Saved data entries
>>

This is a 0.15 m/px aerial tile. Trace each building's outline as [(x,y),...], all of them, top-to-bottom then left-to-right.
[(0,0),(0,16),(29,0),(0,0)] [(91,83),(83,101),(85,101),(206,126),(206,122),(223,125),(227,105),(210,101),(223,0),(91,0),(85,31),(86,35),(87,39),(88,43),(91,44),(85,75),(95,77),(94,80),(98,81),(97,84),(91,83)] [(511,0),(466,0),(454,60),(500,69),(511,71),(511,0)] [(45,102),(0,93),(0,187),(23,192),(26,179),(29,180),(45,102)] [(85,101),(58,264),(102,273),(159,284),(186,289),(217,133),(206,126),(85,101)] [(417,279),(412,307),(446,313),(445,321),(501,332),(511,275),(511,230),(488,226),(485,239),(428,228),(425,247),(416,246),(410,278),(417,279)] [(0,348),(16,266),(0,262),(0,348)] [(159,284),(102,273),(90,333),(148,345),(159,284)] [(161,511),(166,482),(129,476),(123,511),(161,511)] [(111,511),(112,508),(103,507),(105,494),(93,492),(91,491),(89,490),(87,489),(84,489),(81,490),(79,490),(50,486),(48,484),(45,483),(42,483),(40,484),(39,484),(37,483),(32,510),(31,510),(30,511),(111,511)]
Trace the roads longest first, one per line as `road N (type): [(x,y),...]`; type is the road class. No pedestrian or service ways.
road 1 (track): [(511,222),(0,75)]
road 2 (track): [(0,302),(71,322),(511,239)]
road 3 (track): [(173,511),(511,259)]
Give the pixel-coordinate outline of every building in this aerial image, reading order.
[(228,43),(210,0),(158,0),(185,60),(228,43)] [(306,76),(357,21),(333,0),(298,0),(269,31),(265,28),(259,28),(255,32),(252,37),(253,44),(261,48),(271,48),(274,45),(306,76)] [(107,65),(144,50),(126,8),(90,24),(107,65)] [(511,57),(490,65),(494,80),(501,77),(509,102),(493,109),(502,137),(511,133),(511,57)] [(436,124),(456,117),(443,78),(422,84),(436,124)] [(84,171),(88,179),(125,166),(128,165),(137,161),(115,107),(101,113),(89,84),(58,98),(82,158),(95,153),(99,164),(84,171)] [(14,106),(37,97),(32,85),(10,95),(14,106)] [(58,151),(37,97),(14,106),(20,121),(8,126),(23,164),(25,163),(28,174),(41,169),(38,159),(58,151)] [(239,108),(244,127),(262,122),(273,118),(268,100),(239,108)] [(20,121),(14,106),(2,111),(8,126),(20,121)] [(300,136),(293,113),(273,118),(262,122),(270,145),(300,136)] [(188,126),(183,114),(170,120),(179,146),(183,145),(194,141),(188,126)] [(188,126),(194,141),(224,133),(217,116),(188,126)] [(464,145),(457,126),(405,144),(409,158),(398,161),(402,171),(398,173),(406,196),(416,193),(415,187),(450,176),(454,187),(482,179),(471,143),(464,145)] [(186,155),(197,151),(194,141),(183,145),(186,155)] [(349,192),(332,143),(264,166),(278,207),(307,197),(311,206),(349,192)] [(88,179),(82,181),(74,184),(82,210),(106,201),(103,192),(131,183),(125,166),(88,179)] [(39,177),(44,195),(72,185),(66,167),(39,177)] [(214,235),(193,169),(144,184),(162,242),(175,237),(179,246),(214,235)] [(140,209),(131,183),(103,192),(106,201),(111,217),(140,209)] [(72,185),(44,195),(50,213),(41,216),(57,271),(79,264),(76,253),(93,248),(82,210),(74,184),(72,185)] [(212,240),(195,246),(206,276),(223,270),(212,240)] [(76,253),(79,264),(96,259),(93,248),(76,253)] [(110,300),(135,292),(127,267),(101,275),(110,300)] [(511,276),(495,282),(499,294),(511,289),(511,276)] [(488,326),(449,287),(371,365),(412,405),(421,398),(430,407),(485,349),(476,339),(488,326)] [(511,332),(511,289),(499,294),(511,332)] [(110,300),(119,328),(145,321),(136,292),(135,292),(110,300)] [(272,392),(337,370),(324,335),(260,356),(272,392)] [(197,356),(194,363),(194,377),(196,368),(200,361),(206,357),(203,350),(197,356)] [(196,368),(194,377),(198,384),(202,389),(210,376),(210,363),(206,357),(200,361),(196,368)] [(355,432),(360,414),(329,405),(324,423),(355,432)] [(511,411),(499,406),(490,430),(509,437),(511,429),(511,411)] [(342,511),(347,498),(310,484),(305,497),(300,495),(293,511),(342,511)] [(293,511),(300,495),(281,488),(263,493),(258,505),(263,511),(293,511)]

<<

— Task instructions —
Count the lines in the listing that contain the string "aerial", treating uppercase and lowercase as different. Reply with the number alone.

— Exercise result —
2